*EXERCISE*
Copy out the lines beginning with the one that contains "[367 241 427 301]" and ending with the last line below, exactly as they stand. Pictures are not copied.

─── INPUT DATA

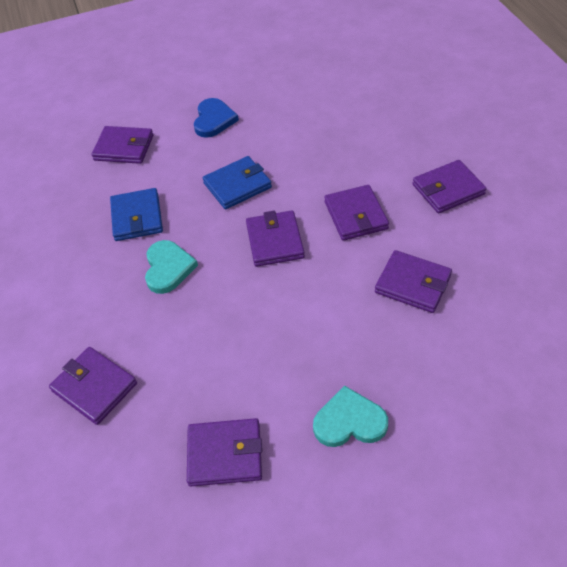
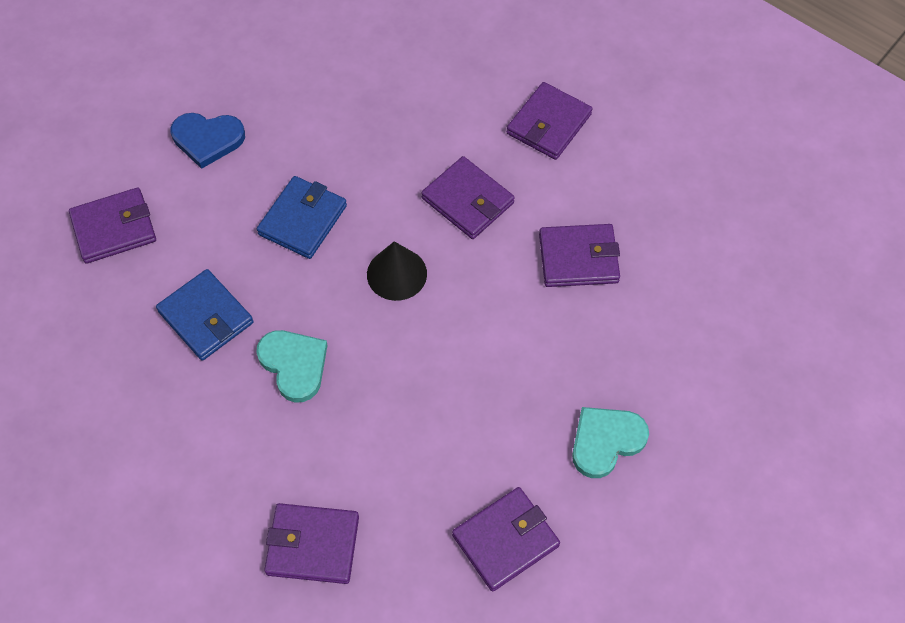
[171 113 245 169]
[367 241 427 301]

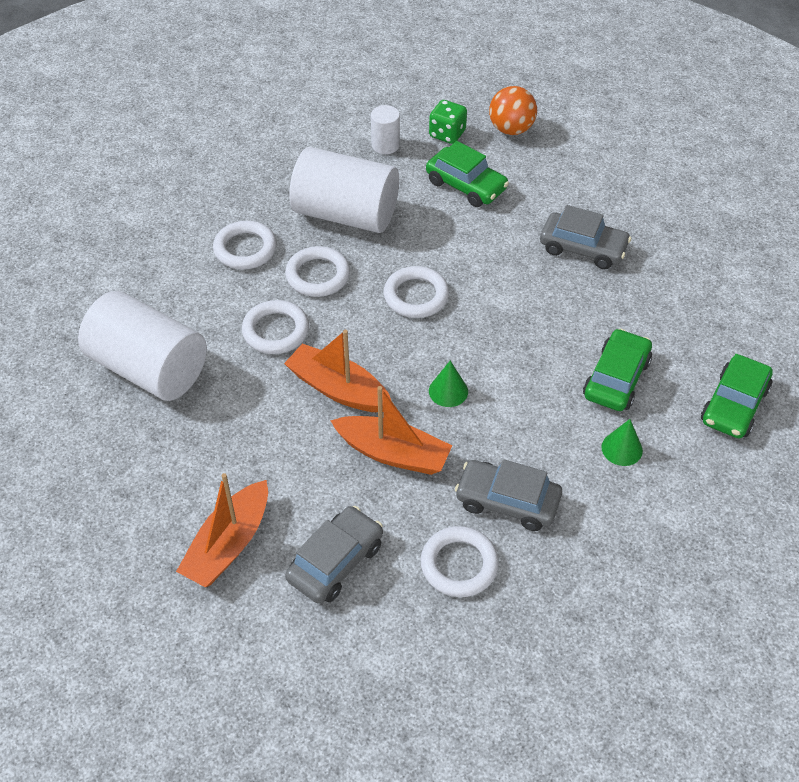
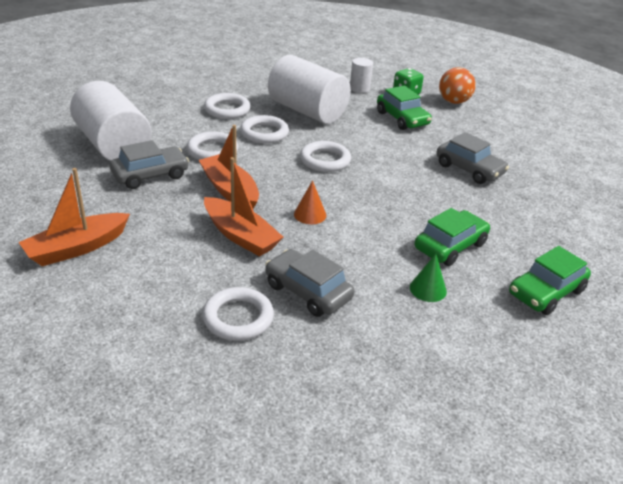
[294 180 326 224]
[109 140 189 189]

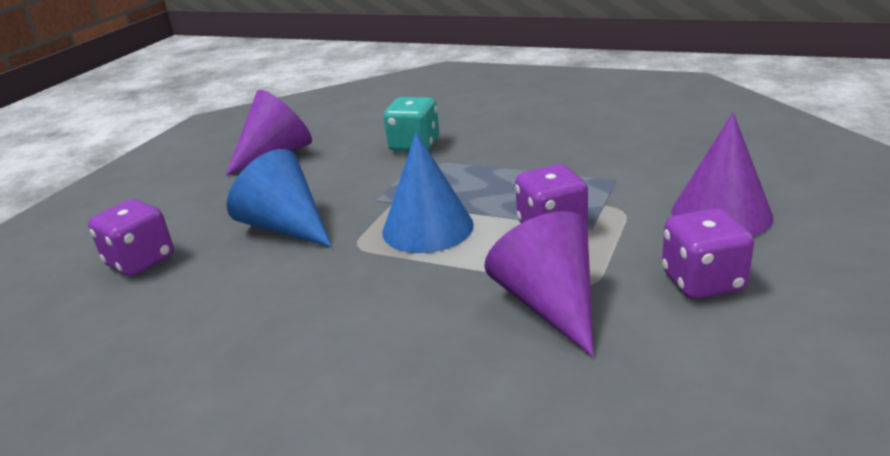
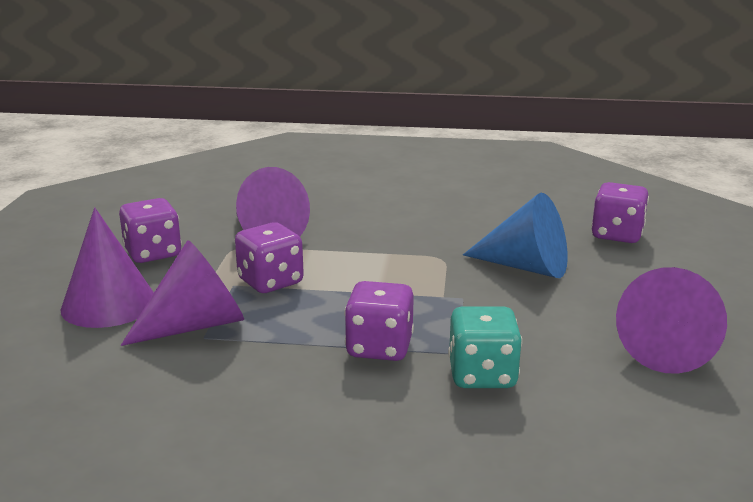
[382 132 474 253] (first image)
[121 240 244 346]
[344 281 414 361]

──────

*SOLUTION FOR THIS EXERCISE*
[367 241 427 301]

[294 180 326 224]
[109 140 189 189]

[382 132 474 253] (first image)
[121 240 244 346]
[344 281 414 361]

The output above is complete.